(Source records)
== Segment start ==
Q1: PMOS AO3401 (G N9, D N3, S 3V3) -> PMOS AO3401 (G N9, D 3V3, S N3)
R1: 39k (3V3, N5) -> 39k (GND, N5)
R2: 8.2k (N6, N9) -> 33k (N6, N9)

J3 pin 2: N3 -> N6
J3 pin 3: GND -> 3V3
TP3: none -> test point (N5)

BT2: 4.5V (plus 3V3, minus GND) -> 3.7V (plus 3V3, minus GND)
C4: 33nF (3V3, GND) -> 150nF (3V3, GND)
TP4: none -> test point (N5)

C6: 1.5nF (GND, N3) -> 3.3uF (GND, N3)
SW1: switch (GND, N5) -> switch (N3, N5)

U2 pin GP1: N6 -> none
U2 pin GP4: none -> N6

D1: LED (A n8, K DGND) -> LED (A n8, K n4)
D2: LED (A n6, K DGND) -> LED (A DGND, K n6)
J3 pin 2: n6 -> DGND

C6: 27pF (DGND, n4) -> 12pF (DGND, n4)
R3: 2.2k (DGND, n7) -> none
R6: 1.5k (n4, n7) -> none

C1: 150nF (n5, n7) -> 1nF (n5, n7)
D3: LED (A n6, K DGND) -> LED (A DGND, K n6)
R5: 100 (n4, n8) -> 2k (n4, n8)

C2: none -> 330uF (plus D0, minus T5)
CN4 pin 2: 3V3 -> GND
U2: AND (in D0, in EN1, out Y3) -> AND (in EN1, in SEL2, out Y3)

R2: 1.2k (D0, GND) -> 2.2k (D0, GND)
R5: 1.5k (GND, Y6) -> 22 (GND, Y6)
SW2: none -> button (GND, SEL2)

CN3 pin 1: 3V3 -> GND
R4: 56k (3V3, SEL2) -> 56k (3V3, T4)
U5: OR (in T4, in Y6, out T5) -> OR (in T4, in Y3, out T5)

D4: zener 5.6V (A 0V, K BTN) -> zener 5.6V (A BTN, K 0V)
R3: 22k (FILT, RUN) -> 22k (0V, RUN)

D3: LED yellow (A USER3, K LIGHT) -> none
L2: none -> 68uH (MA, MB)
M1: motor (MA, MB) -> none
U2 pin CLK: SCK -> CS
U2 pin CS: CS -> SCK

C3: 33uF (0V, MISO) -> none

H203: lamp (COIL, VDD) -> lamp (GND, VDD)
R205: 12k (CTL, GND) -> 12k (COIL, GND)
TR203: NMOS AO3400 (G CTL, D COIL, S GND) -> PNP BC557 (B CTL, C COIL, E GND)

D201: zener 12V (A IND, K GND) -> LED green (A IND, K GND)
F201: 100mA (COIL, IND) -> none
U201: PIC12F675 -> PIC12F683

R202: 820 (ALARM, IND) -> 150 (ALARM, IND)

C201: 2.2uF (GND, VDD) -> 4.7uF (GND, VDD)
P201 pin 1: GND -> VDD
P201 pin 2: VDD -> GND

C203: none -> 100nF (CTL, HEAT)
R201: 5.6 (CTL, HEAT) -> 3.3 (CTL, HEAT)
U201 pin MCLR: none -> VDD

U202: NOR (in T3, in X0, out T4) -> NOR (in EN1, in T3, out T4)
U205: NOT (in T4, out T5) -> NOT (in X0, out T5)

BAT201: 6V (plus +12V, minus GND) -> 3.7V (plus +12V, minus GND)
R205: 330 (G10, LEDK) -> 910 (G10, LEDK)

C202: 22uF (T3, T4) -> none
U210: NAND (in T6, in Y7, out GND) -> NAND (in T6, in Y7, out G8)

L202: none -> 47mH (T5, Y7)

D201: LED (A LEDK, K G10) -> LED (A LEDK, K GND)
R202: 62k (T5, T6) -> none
== Segment end ==
▸ **Prompt**: Nothing but the lines from the one containing "D201: LED (A" through the last line of the data above should be set down, word for word.

▸ **Response area**:
D201: LED (A LEDK, K G10) -> LED (A LEDK, K GND)
R202: 62k (T5, T6) -> none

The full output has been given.